**Excerpted data:**
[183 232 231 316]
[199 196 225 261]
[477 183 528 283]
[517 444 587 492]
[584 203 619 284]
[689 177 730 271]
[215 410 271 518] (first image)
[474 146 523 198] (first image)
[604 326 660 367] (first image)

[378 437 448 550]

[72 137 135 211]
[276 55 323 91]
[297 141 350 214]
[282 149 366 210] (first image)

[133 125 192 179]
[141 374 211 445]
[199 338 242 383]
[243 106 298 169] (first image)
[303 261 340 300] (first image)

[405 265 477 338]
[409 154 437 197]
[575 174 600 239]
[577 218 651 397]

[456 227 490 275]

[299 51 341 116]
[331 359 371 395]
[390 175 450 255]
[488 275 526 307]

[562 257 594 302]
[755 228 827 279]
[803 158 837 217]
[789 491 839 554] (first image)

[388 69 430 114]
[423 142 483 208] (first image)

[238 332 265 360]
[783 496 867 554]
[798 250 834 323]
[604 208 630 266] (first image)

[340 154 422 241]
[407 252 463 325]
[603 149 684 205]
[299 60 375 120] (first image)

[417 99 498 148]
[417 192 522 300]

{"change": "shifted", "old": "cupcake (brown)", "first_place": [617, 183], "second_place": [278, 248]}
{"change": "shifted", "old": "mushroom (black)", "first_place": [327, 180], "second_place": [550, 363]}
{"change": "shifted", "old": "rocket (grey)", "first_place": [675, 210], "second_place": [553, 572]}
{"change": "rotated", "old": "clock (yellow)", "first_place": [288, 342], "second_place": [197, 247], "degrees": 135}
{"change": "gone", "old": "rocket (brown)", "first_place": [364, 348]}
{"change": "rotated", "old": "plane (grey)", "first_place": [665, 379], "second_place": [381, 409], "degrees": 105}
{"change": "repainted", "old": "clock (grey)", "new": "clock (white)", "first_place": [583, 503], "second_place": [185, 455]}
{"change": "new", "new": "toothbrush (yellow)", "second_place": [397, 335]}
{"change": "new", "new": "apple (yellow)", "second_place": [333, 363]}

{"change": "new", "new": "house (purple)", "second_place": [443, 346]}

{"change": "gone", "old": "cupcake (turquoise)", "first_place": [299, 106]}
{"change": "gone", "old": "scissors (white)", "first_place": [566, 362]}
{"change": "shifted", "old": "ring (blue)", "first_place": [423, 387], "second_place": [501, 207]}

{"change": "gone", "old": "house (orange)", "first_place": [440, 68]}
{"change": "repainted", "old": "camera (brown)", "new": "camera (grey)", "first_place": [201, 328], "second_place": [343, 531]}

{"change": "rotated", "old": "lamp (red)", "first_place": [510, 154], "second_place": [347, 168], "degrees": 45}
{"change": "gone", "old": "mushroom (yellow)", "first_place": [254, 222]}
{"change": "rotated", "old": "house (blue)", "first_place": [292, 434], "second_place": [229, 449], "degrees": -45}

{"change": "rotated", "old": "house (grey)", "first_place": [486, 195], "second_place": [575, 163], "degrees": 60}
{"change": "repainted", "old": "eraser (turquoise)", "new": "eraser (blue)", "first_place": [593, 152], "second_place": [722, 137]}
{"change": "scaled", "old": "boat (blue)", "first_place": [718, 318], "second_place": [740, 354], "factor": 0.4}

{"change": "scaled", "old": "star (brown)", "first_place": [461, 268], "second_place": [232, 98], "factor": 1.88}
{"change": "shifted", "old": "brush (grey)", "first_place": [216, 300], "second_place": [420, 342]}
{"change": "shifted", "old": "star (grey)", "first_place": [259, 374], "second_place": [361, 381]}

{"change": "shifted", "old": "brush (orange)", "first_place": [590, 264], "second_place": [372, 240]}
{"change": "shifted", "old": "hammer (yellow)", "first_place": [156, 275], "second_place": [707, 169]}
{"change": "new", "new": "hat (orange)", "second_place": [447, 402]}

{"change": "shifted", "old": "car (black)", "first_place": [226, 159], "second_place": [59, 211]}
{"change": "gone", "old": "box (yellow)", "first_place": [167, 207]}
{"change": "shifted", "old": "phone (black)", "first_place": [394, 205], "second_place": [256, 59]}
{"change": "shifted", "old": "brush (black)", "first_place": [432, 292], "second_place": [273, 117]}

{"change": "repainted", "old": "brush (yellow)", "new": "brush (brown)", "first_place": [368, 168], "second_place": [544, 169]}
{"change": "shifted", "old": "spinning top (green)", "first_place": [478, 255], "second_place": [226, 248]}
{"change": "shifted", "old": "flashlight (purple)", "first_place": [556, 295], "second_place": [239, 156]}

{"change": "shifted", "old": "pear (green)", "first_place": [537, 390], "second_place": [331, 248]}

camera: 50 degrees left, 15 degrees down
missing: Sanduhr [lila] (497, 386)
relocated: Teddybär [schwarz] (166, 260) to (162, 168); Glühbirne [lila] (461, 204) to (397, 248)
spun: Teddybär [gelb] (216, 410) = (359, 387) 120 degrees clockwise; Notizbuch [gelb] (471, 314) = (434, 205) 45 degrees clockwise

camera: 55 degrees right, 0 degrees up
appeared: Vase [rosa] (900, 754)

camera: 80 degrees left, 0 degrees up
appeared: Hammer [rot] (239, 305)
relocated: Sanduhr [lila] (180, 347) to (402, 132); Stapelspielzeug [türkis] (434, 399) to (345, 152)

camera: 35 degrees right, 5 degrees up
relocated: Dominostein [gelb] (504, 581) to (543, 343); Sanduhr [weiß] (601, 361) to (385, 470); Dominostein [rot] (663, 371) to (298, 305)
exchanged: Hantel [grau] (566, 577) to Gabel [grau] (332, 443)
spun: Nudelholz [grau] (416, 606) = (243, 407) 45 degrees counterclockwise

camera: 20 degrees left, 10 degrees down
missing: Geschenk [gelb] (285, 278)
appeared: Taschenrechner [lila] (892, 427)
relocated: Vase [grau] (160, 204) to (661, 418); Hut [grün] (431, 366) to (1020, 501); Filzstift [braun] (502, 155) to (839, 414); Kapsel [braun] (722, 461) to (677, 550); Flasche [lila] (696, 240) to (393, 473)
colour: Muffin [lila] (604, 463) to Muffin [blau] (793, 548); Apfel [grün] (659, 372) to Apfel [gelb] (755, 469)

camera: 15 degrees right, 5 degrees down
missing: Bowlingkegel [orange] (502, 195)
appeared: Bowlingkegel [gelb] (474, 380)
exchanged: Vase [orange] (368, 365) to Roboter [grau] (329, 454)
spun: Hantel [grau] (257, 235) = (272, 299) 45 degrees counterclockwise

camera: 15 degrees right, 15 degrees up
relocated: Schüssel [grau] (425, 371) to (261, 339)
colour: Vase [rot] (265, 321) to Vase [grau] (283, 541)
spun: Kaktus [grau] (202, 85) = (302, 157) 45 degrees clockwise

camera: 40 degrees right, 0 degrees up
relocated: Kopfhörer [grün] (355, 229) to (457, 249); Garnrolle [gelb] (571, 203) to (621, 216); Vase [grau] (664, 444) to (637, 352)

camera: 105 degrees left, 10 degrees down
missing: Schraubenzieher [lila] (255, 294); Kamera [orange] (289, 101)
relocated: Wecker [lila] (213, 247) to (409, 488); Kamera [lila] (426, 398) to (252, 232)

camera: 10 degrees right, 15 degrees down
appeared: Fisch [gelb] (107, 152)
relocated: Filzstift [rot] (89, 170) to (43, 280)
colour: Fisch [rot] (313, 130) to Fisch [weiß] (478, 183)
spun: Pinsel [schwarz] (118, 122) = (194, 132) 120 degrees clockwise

**Task prompt:**
Every record above must be printed again exactly as it stands.

**Answer to the exercise:**
[183 232 231 316]
[199 196 225 261]
[477 183 528 283]
[517 444 587 492]
[584 203 619 284]
[689 177 730 271]
[215 410 271 518] (first image)
[474 146 523 198] (first image)
[604 326 660 367] (first image)

[378 437 448 550]

[72 137 135 211]
[276 55 323 91]
[297 141 350 214]
[282 149 366 210] (first image)

[133 125 192 179]
[141 374 211 445]
[199 338 242 383]
[243 106 298 169] (first image)
[303 261 340 300] (first image)

[405 265 477 338]
[409 154 437 197]
[575 174 600 239]
[577 218 651 397]

[456 227 490 275]

[299 51 341 116]
[331 359 371 395]
[390 175 450 255]
[488 275 526 307]

[562 257 594 302]
[755 228 827 279]
[803 158 837 217]
[789 491 839 554] (first image)

[388 69 430 114]
[423 142 483 208] (first image)

[238 332 265 360]
[783 496 867 554]
[798 250 834 323]
[604 208 630 266] (first image)

[340 154 422 241]
[407 252 463 325]
[603 149 684 205]
[299 60 375 120] (first image)

[417 99 498 148]
[417 192 522 300]

{"change": "shifted", "old": "cupcake (brown)", "first_place": [617, 183], "second_place": [278, 248]}
{"change": "shifted", "old": "mushroom (black)", "first_place": [327, 180], "second_place": [550, 363]}
{"change": "shifted", "old": "rocket (grey)", "first_place": [675, 210], "second_place": [553, 572]}
{"change": "rotated", "old": "clock (yellow)", "first_place": [288, 342], "second_place": [197, 247], "degrees": 135}
{"change": "gone", "old": "rocket (brown)", "first_place": [364, 348]}
{"change": "rotated", "old": "plane (grey)", "first_place": [665, 379], "second_place": [381, 409], "degrees": 105}
{"change": "repainted", "old": "clock (grey)", "new": "clock (white)", "first_place": [583, 503], "second_place": [185, 455]}
{"change": "new", "new": "toothbrush (yellow)", "second_place": [397, 335]}
{"change": "new", "new": "apple (yellow)", "second_place": [333, 363]}

{"change": "new", "new": "house (purple)", "second_place": [443, 346]}

{"change": "gone", "old": "cupcake (turquoise)", "first_place": [299, 106]}
{"change": "gone", "old": "scissors (white)", "first_place": [566, 362]}
{"change": "shifted", "old": "ring (blue)", "first_place": [423, 387], "second_place": [501, 207]}

{"change": "gone", "old": "house (orange)", "first_place": [440, 68]}
{"change": "repainted", "old": "camera (brown)", "new": "camera (grey)", "first_place": [201, 328], "second_place": [343, 531]}

{"change": "rotated", "old": "lamp (red)", "first_place": [510, 154], "second_place": [347, 168], "degrees": 45}
{"change": "gone", "old": "mushroom (yellow)", "first_place": [254, 222]}
{"change": "rotated", "old": "house (blue)", "first_place": [292, 434], "second_place": [229, 449], "degrees": -45}

{"change": "rotated", "old": "house (grey)", "first_place": [486, 195], "second_place": [575, 163], "degrees": 60}
{"change": "repainted", "old": "eraser (turquoise)", "new": "eraser (blue)", "first_place": [593, 152], "second_place": [722, 137]}
{"change": "scaled", "old": "boat (blue)", "first_place": [718, 318], "second_place": [740, 354], "factor": 0.4}

{"change": "scaled", "old": "star (brown)", "first_place": [461, 268], "second_place": [232, 98], "factor": 1.88}
{"change": "shifted", "old": "brush (grey)", "first_place": [216, 300], "second_place": [420, 342]}
{"change": "shifted", "old": "star (grey)", "first_place": [259, 374], "second_place": [361, 381]}

{"change": "shifted", "old": "brush (orange)", "first_place": [590, 264], "second_place": [372, 240]}
{"change": "shifted", "old": "hammer (yellow)", "first_place": [156, 275], "second_place": [707, 169]}
{"change": "new", "new": "hat (orange)", "second_place": [447, 402]}

{"change": "shifted", "old": "car (black)", "first_place": [226, 159], "second_place": [59, 211]}
{"change": "gone", "old": "box (yellow)", "first_place": [167, 207]}
{"change": "shifted", "old": "phone (black)", "first_place": [394, 205], "second_place": [256, 59]}
{"change": "shifted", "old": "brush (black)", "first_place": [432, 292], "second_place": [273, 117]}

{"change": "repainted", "old": "brush (yellow)", "new": "brush (brown)", "first_place": [368, 168], "second_place": [544, 169]}
{"change": "shifted", "old": "spinning top (green)", "first_place": [478, 255], "second_place": [226, 248]}
{"change": "shifted", "old": "flashlight (purple)", "first_place": [556, 295], "second_place": [239, 156]}

{"change": "shifted", "old": "pear (green)", "first_place": [537, 390], "second_place": [331, 248]}

camera: 50 degrees left, 15 degrees down
missing: Sanduhr [lila] (497, 386)
relocated: Teddybär [schwarz] (166, 260) to (162, 168); Glühbirne [lila] (461, 204) to (397, 248)
spun: Teddybär [gelb] (216, 410) = (359, 387) 120 degrees clockwise; Notizbuch [gelb] (471, 314) = (434, 205) 45 degrees clockwise

camera: 55 degrees right, 0 degrees up
appeared: Vase [rosa] (900, 754)

camera: 80 degrees left, 0 degrees up
appeared: Hammer [rot] (239, 305)
relocated: Sanduhr [lila] (180, 347) to (402, 132); Stapelspielzeug [türkis] (434, 399) to (345, 152)

camera: 35 degrees right, 5 degrees up
relocated: Dominostein [gelb] (504, 581) to (543, 343); Sanduhr [weiß] (601, 361) to (385, 470); Dominostein [rot] (663, 371) to (298, 305)
exchanged: Hantel [grau] (566, 577) to Gabel [grau] (332, 443)
spun: Nudelholz [grau] (416, 606) = (243, 407) 45 degrees counterclockwise

camera: 20 degrees left, 10 degrees down
missing: Geschenk [gelb] (285, 278)
appeared: Taschenrechner [lila] (892, 427)
relocated: Vase [grau] (160, 204) to (661, 418); Hut [grün] (431, 366) to (1020, 501); Filzstift [braun] (502, 155) to (839, 414); Kapsel [braun] (722, 461) to (677, 550); Flasche [lila] (696, 240) to (393, 473)
colour: Muffin [lila] (604, 463) to Muffin [blau] (793, 548); Apfel [grün] (659, 372) to Apfel [gelb] (755, 469)

camera: 15 degrees right, 5 degrees down
missing: Bowlingkegel [orange] (502, 195)
appeared: Bowlingkegel [gelb] (474, 380)
exchanged: Vase [orange] (368, 365) to Roboter [grau] (329, 454)
spun: Hantel [grau] (257, 235) = (272, 299) 45 degrees counterclockwise

camera: 15 degrees right, 15 degrees up
relocated: Schüssel [grau] (425, 371) to (261, 339)
colour: Vase [rot] (265, 321) to Vase [grau] (283, 541)
spun: Kaktus [grau] (202, 85) = (302, 157) 45 degrees clockwise

camera: 40 degrees right, 0 degrees up
relocated: Kopfhörer [grün] (355, 229) to (457, 249); Garnrolle [gelb] (571, 203) to (621, 216); Vase [grau] (664, 444) to (637, 352)

camera: 105 degrees left, 10 degrees down
missing: Schraubenzieher [lila] (255, 294); Kamera [orange] (289, 101)
relocated: Wecker [lila] (213, 247) to (409, 488); Kamera [lila] (426, 398) to (252, 232)

camera: 10 degrees right, 15 degrees down
appeared: Fisch [gelb] (107, 152)
relocated: Filzstift [rot] (89, 170) to (43, 280)
colour: Fisch [rot] (313, 130) to Fisch [weiß] (478, 183)
spun: Pinsel [schwarz] (118, 122) = (194, 132) 120 degrees clockwise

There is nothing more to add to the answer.